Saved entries
============================================================

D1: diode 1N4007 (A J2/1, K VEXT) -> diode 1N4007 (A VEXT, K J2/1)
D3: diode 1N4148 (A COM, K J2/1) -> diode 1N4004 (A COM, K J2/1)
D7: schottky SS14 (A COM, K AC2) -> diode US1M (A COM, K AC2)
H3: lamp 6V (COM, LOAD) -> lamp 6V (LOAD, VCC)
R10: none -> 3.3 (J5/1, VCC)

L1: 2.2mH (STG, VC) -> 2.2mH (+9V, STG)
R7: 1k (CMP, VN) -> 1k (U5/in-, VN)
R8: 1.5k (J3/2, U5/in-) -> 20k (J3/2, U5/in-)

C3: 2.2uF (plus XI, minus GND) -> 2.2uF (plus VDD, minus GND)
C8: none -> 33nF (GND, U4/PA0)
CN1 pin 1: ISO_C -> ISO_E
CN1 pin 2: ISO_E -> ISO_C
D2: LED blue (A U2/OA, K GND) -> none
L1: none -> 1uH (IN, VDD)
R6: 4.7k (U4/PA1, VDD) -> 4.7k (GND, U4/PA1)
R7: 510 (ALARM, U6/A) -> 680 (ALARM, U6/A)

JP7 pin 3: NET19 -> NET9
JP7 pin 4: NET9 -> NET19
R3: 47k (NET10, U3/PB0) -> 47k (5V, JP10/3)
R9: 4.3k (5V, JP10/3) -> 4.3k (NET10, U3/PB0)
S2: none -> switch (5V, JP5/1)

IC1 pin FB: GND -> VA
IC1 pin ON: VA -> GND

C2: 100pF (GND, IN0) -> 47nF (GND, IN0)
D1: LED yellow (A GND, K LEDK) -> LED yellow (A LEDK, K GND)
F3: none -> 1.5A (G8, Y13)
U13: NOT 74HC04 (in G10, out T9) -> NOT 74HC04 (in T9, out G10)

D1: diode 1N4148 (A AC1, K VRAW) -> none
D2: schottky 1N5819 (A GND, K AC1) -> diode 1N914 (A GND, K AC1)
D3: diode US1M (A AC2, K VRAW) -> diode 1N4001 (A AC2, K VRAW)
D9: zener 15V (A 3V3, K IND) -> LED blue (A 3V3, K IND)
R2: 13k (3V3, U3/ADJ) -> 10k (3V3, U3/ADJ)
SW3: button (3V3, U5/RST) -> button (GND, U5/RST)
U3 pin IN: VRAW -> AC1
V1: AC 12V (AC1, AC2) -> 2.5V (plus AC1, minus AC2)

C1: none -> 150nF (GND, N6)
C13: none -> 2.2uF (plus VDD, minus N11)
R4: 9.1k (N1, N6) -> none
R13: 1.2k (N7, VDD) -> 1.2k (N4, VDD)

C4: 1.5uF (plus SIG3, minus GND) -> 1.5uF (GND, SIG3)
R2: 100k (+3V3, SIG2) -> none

============================================================

* **What you are asked to do**: From the records above, tally every line that includes the word "blue" and reply with the total by itself.

* **Your solution**: 2